* [What you need to do] Find the number of lines below in which the word "left" appears, and write that number only.

* [Dataset excerpt]
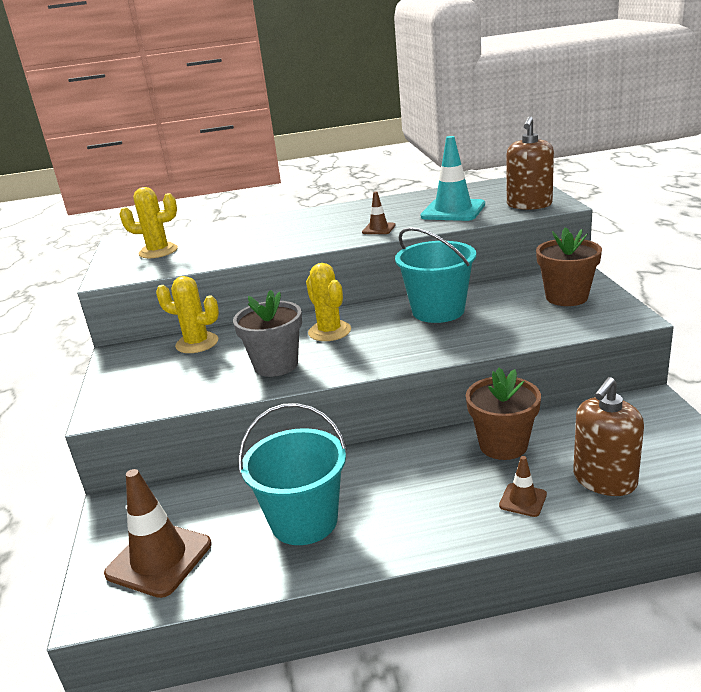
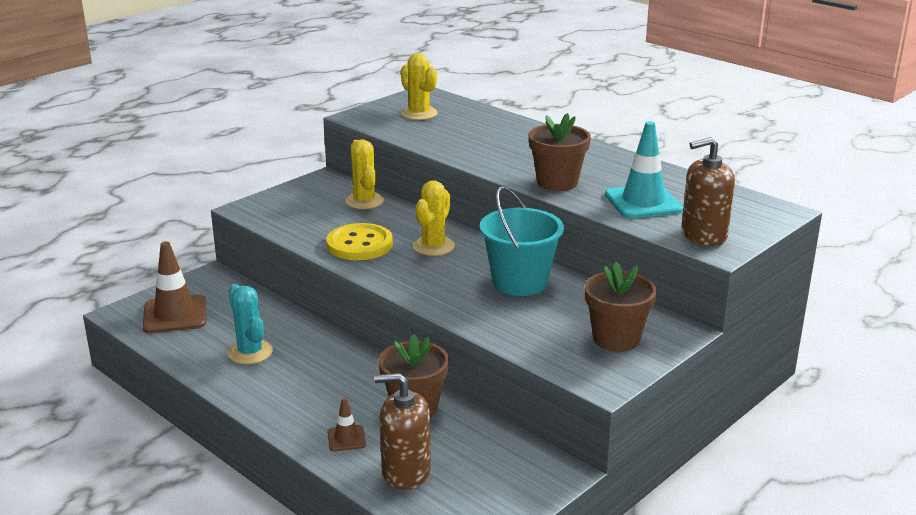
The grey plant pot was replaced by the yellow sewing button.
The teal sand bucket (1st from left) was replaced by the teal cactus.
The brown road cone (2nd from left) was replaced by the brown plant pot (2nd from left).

* [Exercise result] 2